↓↓↓

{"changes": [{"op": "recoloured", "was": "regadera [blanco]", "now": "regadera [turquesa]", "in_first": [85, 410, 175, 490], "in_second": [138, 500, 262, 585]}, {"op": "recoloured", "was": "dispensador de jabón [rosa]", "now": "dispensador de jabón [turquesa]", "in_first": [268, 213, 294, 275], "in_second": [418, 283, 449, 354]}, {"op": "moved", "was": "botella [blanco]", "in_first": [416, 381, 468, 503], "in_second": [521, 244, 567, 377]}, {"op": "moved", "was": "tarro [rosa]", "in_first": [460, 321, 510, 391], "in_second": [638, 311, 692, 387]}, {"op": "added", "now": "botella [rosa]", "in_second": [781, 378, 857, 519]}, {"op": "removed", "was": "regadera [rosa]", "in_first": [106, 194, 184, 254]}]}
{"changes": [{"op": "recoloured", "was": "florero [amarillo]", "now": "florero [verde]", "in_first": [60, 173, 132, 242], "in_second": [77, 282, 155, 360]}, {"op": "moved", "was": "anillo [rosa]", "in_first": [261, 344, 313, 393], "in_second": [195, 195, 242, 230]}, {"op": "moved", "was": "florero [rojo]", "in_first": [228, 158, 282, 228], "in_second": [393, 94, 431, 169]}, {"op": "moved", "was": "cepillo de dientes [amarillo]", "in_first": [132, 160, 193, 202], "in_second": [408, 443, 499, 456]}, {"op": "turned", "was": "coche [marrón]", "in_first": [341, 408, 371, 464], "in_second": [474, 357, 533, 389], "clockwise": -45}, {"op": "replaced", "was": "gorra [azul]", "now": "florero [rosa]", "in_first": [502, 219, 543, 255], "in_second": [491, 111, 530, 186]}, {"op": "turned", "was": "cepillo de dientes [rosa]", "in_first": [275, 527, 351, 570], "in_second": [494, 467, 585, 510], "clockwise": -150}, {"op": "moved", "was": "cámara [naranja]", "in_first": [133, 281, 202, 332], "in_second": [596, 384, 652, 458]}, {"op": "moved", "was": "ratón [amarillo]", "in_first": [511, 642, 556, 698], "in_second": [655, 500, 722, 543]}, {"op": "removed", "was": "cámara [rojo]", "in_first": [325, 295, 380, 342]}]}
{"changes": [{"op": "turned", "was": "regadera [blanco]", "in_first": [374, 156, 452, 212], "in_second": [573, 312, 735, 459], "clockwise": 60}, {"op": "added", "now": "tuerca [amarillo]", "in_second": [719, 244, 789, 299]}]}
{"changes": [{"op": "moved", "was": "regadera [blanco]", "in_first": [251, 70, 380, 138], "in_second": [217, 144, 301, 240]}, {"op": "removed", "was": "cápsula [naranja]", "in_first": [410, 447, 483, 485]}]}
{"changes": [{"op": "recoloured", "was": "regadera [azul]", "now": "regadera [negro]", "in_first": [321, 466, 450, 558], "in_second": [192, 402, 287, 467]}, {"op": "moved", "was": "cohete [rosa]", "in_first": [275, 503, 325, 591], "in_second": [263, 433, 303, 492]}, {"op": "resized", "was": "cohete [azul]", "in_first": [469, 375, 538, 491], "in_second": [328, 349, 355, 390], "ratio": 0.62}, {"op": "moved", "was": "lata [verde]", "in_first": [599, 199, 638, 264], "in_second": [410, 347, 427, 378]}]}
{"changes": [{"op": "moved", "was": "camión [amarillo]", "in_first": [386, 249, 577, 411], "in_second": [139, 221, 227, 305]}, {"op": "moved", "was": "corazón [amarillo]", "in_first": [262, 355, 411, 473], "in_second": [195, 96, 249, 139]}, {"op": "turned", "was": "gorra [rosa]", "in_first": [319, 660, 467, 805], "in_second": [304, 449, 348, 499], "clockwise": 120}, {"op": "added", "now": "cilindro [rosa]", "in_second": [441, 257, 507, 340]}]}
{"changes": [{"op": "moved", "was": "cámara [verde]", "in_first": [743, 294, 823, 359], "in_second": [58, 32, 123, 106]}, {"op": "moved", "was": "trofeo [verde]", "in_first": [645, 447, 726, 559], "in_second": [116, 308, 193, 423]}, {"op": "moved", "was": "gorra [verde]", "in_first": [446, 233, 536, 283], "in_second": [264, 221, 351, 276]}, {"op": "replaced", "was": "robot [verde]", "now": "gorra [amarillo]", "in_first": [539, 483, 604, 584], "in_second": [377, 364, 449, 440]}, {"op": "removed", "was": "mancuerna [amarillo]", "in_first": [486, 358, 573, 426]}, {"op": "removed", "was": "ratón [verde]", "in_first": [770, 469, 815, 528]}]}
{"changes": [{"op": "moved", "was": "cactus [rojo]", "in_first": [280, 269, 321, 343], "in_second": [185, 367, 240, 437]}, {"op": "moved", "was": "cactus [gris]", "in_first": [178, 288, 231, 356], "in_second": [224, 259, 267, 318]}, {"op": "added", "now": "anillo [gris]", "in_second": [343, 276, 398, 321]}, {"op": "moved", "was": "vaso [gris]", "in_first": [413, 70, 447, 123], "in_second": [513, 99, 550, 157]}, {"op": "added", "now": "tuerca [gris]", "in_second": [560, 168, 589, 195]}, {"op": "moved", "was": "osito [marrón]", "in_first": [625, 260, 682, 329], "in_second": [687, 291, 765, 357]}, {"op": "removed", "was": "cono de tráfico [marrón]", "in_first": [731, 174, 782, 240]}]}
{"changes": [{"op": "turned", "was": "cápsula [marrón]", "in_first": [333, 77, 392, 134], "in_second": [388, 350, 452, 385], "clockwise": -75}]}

↑↑↑

◆ What is being asked ◆
Every line of the listing above is to be written out again exactly.

◆ Reply to the task ◆
{"changes": [{"op": "recoloured", "was": "regadera [blanco]", "now": "regadera [turquesa]", "in_first": [85, 410, 175, 490], "in_second": [138, 500, 262, 585]}, {"op": "recoloured", "was": "dispensador de jabón [rosa]", "now": "dispensador de jabón [turquesa]", "in_first": [268, 213, 294, 275], "in_second": [418, 283, 449, 354]}, {"op": "moved", "was": "botella [blanco]", "in_first": [416, 381, 468, 503], "in_second": [521, 244, 567, 377]}, {"op": "moved", "was": "tarro [rosa]", "in_first": [460, 321, 510, 391], "in_second": [638, 311, 692, 387]}, {"op": "added", "now": "botella [rosa]", "in_second": [781, 378, 857, 519]}, {"op": "removed", "was": "regadera [rosa]", "in_first": [106, 194, 184, 254]}]}
{"changes": [{"op": "recoloured", "was": "florero [amarillo]", "now": "florero [verde]", "in_first": [60, 173, 132, 242], "in_second": [77, 282, 155, 360]}, {"op": "moved", "was": "anillo [rosa]", "in_first": [261, 344, 313, 393], "in_second": [195, 195, 242, 230]}, {"op": "moved", "was": "florero [rojo]", "in_first": [228, 158, 282, 228], "in_second": [393, 94, 431, 169]}, {"op": "moved", "was": "cepillo de dientes [amarillo]", "in_first": [132, 160, 193, 202], "in_second": [408, 443, 499, 456]}, {"op": "turned", "was": "coche [marrón]", "in_first": [341, 408, 371, 464], "in_second": [474, 357, 533, 389], "clockwise": -45}, {"op": "replaced", "was": "gorra [azul]", "now": "florero [rosa]", "in_first": [502, 219, 543, 255], "in_second": [491, 111, 530, 186]}, {"op": "turned", "was": "cepillo de dientes [rosa]", "in_first": [275, 527, 351, 570], "in_second": [494, 467, 585, 510], "clockwise": -150}, {"op": "moved", "was": "cámara [naranja]", "in_first": [133, 281, 202, 332], "in_second": [596, 384, 652, 458]}, {"op": "moved", "was": "ratón [amarillo]", "in_first": [511, 642, 556, 698], "in_second": [655, 500, 722, 543]}, {"op": "removed", "was": "cámara [rojo]", "in_first": [325, 295, 380, 342]}]}
{"changes": [{"op": "turned", "was": "regadera [blanco]", "in_first": [374, 156, 452, 212], "in_second": [573, 312, 735, 459], "clockwise": 60}, {"op": "added", "now": "tuerca [amarillo]", "in_second": [719, 244, 789, 299]}]}
{"changes": [{"op": "moved", "was": "regadera [blanco]", "in_first": [251, 70, 380, 138], "in_second": [217, 144, 301, 240]}, {"op": "removed", "was": "cápsula [naranja]", "in_first": [410, 447, 483, 485]}]}
{"changes": [{"op": "recoloured", "was": "regadera [azul]", "now": "regadera [negro]", "in_first": [321, 466, 450, 558], "in_second": [192, 402, 287, 467]}, {"op": "moved", "was": "cohete [rosa]", "in_first": [275, 503, 325, 591], "in_second": [263, 433, 303, 492]}, {"op": "resized", "was": "cohete [azul]", "in_first": [469, 375, 538, 491], "in_second": [328, 349, 355, 390], "ratio": 0.62}, {"op": "moved", "was": "lata [verde]", "in_first": [599, 199, 638, 264], "in_second": [410, 347, 427, 378]}]}
{"changes": [{"op": "moved", "was": "camión [amarillo]", "in_first": [386, 249, 577, 411], "in_second": [139, 221, 227, 305]}, {"op": "moved", "was": "corazón [amarillo]", "in_first": [262, 355, 411, 473], "in_second": [195, 96, 249, 139]}, {"op": "turned", "was": "gorra [rosa]", "in_first": [319, 660, 467, 805], "in_second": [304, 449, 348, 499], "clockwise": 120}, {"op": "added", "now": "cilindro [rosa]", "in_second": [441, 257, 507, 340]}]}
{"changes": [{"op": "moved", "was": "cámara [verde]", "in_first": [743, 294, 823, 359], "in_second": [58, 32, 123, 106]}, {"op": "moved", "was": "trofeo [verde]", "in_first": [645, 447, 726, 559], "in_second": [116, 308, 193, 423]}, {"op": "moved", "was": "gorra [verde]", "in_first": [446, 233, 536, 283], "in_second": [264, 221, 351, 276]}, {"op": "replaced", "was": "robot [verde]", "now": "gorra [amarillo]", "in_first": [539, 483, 604, 584], "in_second": [377, 364, 449, 440]}, {"op": "removed", "was": "mancuerna [amarillo]", "in_first": [486, 358, 573, 426]}, {"op": "removed", "was": "ratón [verde]", "in_first": [770, 469, 815, 528]}]}
{"changes": [{"op": "moved", "was": "cactus [rojo]", "in_first": [280, 269, 321, 343], "in_second": [185, 367, 240, 437]}, {"op": "moved", "was": "cactus [gris]", "in_first": [178, 288, 231, 356], "in_second": [224, 259, 267, 318]}, {"op": "added", "now": "anillo [gris]", "in_second": [343, 276, 398, 321]}, {"op": "moved", "was": "vaso [gris]", "in_first": [413, 70, 447, 123], "in_second": [513, 99, 550, 157]}, {"op": "added", "now": "tuerca [gris]", "in_second": [560, 168, 589, 195]}, {"op": "moved", "was": "osito [marrón]", "in_first": [625, 260, 682, 329], "in_second": [687, 291, 765, 357]}, {"op": "removed", "was": "cono de tráfico [marrón]", "in_first": [731, 174, 782, 240]}]}
{"changes": [{"op": "turned", "was": "cápsula [marrón]", "in_first": [333, 77, 392, 134], "in_second": [388, 350, 452, 385], "clockwise": -75}]}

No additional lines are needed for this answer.